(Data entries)
-- Opening Marker --
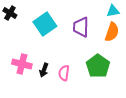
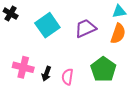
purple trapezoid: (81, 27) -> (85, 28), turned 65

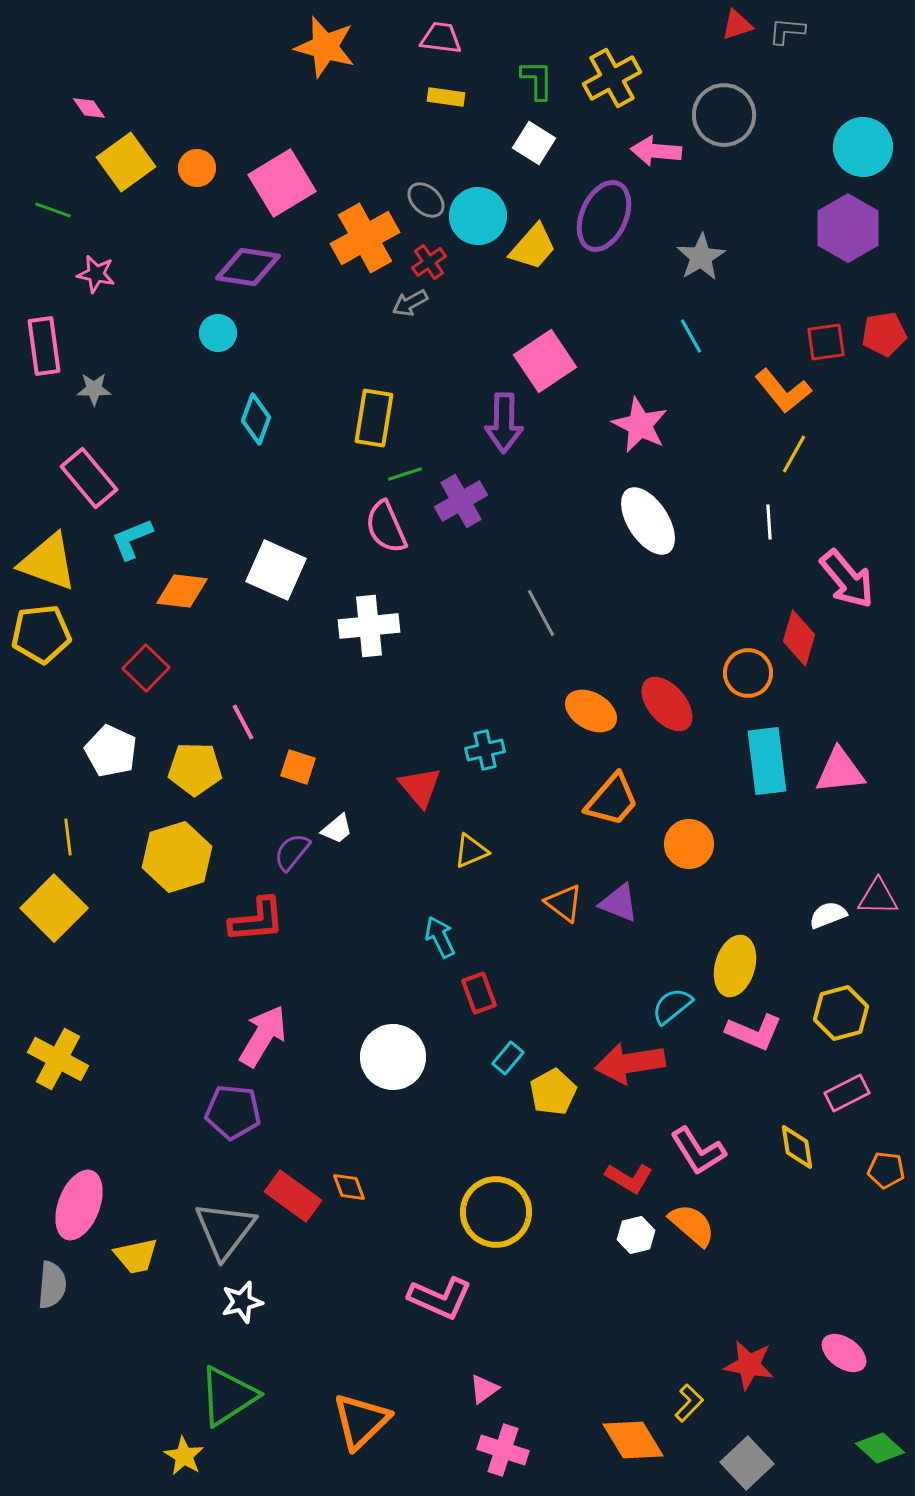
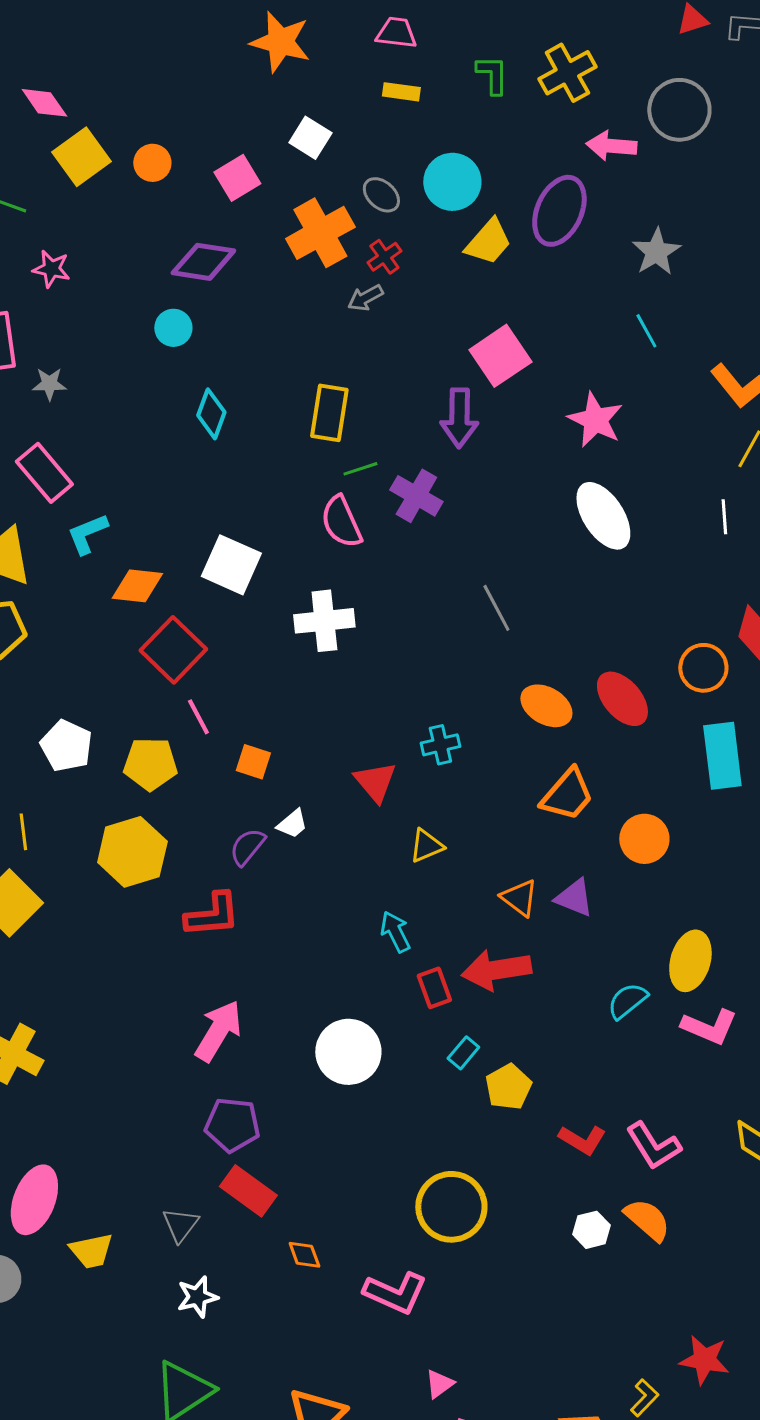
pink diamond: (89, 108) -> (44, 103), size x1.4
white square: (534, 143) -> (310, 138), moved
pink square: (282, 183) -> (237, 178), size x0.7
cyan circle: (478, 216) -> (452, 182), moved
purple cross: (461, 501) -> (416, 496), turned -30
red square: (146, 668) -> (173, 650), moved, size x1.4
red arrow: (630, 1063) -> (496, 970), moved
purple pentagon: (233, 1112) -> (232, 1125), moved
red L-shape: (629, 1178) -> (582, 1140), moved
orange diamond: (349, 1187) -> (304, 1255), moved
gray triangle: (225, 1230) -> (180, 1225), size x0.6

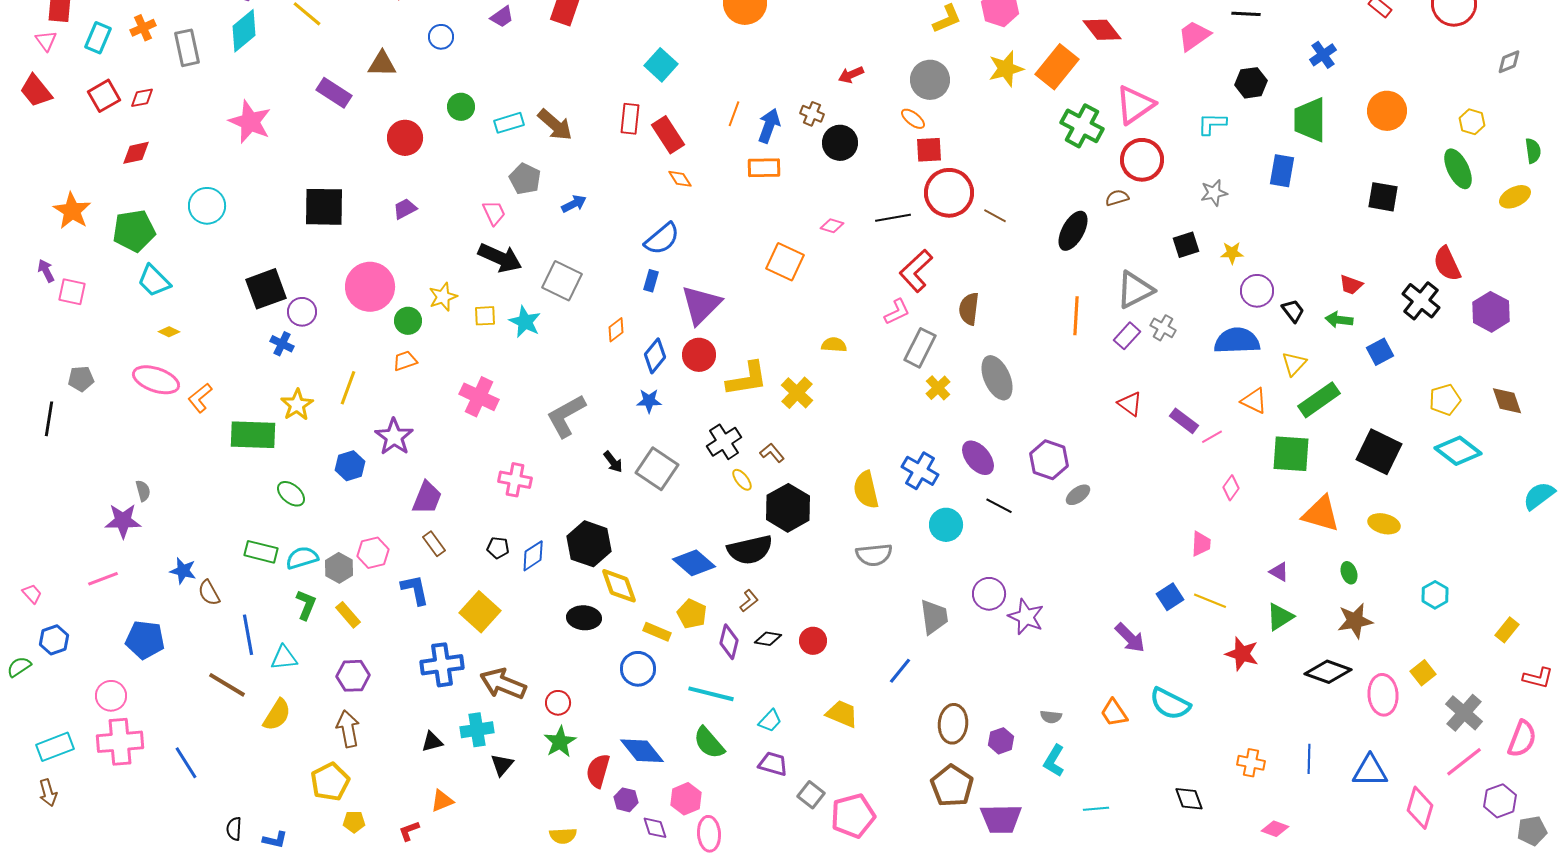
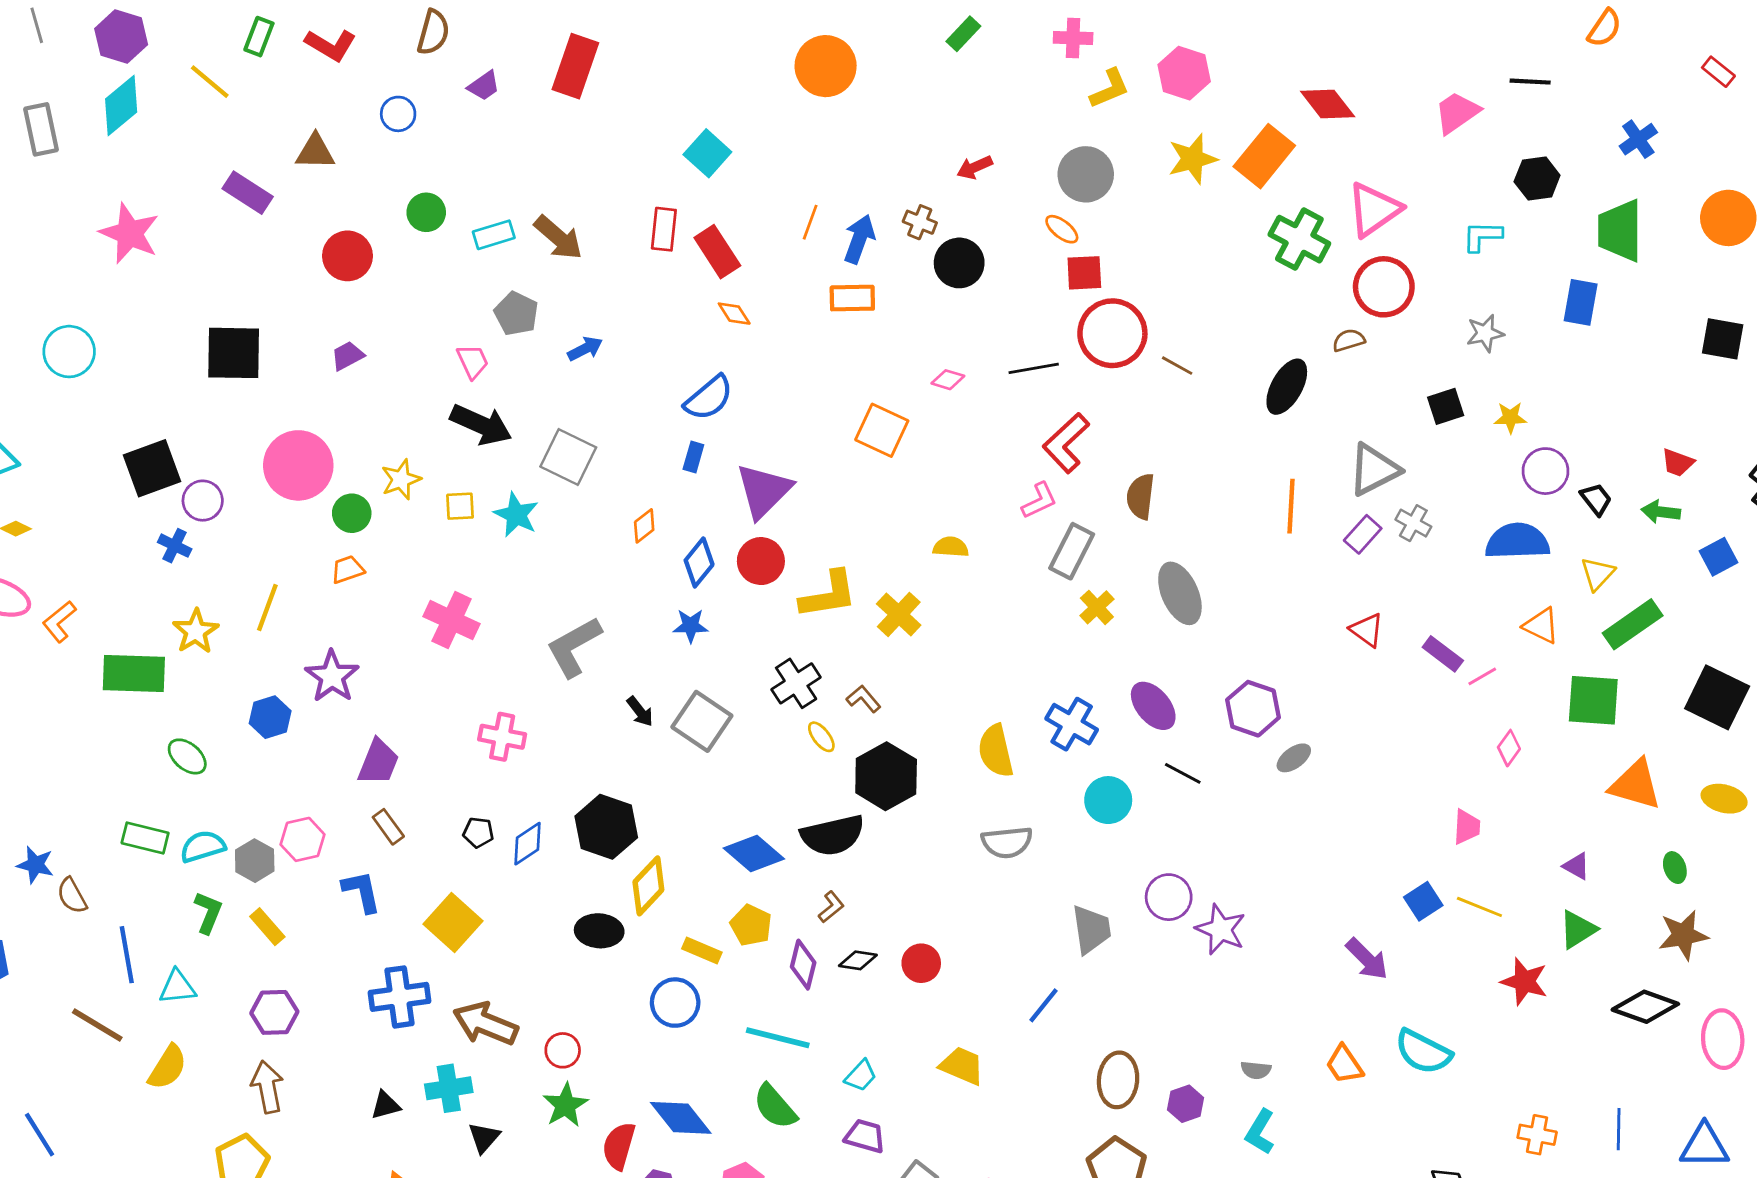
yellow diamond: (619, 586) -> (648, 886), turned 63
-- Closing Marker --
### Task objective
Reproduce exactly, and only, the lines from the one holding "purple cross: (461, 501)" through the final line of the entries. Do not include the pictures.

### Task output
purple cross: (461, 501) -> (416, 496), turned -30
red square: (146, 668) -> (173, 650), moved, size x1.4
red arrow: (630, 1063) -> (496, 970), moved
purple pentagon: (233, 1112) -> (232, 1125), moved
red L-shape: (629, 1178) -> (582, 1140), moved
orange diamond: (349, 1187) -> (304, 1255), moved
gray triangle: (225, 1230) -> (180, 1225), size x0.6

yellow diamond: (619, 586) -> (648, 886), turned 63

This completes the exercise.